─── SUPPLIED MATERIAL ───
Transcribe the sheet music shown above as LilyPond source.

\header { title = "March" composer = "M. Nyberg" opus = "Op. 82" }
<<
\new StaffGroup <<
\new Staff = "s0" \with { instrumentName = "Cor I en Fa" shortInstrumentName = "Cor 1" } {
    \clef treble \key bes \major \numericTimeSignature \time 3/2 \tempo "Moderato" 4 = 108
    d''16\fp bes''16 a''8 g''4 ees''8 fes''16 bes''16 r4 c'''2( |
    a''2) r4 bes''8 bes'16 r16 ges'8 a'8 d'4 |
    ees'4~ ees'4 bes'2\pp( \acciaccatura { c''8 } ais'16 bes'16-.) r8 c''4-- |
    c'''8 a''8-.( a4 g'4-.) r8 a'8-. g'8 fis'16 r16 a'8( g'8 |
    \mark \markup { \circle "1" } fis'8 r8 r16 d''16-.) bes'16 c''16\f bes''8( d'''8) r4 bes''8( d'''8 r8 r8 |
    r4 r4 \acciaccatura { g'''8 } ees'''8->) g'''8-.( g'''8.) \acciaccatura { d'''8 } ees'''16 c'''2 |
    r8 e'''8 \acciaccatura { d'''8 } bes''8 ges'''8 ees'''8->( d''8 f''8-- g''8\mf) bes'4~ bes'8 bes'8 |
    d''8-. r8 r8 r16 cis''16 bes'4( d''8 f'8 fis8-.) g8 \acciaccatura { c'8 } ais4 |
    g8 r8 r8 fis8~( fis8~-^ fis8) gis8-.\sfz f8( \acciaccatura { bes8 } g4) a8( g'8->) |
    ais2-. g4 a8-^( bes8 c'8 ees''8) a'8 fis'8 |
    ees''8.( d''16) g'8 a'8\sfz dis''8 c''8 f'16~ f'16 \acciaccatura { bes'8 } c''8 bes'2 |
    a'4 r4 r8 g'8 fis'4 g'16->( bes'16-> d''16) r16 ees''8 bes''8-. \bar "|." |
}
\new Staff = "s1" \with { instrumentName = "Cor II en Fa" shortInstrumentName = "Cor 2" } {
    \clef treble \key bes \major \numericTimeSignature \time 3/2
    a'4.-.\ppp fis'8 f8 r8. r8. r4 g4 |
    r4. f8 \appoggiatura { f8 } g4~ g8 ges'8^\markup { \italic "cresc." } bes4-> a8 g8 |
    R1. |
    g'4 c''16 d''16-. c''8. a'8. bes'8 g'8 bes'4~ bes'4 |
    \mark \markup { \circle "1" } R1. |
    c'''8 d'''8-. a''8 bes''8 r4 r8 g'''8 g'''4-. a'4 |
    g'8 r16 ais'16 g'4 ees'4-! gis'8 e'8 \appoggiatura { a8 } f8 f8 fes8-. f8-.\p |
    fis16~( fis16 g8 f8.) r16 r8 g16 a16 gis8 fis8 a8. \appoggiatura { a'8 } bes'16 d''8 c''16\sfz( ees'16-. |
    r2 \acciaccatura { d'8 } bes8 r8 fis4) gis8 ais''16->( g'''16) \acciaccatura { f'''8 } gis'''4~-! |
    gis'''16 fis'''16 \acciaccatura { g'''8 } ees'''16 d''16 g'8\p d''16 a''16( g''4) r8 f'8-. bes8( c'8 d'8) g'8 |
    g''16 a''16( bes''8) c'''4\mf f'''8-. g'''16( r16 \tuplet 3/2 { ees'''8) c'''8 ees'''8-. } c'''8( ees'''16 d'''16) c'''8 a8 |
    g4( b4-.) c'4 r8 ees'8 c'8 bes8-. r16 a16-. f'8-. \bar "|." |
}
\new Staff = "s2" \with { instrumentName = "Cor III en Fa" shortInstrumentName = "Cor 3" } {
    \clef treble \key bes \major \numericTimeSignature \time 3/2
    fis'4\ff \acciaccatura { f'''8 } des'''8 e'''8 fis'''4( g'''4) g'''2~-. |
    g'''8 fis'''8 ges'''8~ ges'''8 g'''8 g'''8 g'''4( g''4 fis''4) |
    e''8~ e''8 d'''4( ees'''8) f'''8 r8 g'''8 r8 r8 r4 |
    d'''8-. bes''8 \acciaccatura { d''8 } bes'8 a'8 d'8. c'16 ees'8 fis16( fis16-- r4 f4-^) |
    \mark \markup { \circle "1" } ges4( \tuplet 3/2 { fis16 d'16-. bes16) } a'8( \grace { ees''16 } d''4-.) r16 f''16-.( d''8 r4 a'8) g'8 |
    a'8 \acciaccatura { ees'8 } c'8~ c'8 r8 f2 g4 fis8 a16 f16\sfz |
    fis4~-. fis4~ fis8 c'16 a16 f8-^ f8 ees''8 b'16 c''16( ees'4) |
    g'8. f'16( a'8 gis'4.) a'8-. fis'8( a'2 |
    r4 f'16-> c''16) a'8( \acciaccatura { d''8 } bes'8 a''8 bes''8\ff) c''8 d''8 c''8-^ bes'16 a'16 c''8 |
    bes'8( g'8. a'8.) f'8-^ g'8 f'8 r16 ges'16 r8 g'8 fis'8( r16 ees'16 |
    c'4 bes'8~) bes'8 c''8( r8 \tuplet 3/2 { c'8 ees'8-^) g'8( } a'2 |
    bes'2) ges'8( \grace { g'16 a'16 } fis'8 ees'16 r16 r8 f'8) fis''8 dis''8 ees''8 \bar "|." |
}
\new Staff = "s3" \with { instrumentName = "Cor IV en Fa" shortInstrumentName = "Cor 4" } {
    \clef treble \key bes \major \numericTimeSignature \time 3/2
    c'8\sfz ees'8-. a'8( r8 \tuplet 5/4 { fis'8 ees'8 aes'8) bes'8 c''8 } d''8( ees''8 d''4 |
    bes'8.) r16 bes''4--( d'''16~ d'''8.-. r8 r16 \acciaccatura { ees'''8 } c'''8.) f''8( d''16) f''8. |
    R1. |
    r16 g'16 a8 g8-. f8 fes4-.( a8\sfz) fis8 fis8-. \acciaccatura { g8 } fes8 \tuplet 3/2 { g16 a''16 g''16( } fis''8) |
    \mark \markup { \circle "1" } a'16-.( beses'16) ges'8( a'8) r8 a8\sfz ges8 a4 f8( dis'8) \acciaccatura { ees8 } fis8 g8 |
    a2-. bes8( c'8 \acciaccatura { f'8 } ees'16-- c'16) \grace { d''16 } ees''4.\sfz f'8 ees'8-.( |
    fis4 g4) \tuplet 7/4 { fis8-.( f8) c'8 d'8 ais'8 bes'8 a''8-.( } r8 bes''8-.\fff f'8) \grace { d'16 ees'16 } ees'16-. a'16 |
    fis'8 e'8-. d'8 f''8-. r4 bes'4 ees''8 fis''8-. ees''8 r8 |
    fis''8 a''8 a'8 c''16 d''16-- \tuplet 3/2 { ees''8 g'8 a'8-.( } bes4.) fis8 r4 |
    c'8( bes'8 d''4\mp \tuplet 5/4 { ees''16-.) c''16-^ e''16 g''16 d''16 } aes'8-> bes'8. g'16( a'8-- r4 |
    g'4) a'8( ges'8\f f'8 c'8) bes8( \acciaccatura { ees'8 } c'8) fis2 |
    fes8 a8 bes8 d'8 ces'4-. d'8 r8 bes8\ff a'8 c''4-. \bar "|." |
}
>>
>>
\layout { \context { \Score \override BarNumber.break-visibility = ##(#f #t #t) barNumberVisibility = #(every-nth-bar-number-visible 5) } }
───
## WRITTEN TASK
Collect every line of the listing above that contains the string "tuplet". Case counts.

## EXPECTED OUTPUT
    g''16 a''16( bes''8) c'''4\mf f'''8-. g'''16( r16 \tuplet 3/2 { ees'''8) c'''8 ees'''8-. } c'''8( ees'''16 d'''16) c'''8 a8 |
    \mark \markup { \circle "1" } ges4( \tuplet 3/2 { fis16 d'16-. bes16) } a'8( \grace { ees''16 } d''4-.) r16 f''16-.( d''8 r4 a'8) g'8 |
    c'4 bes'8~) bes'8 c''8( r8 \tuplet 3/2 { c'8 ees'8-^) g'8( } a'2 |
    c'8\sfz ees'8-. a'8( r8 \tuplet 5/4 { fis'8 ees'8 aes'8) bes'8 c''8 } d''8( ees''8 d''4 |
    r16 g'16 a8 g8-. f8 fes4-.( a8\sfz) fis8 fis8-. \acciaccatura { g8 } fes8 \tuplet 3/2 { g16 a''16 g''16( } fis''8) |
    fis4 g4) \tuplet 7/4 { fis8-.( f8) c'8 d'8 ais'8 bes'8 a''8-.( } r8 bes''8-.\fff f'8) \grace { d'16 ees'16 } ees'16-. a'16 |
    fis''8 a''8 a'8 c''16 d''16-- \tuplet 3/2 { ees''8 g'8 a'8-.( } bes4.) fis8 r4 |
    c'8( bes'8 d''4\mp \tuplet 5/4 { ees''16-.) c''16-^ e''16 g''16 d''16 } aes'8-> bes'8. g'16( a'8-- r4 |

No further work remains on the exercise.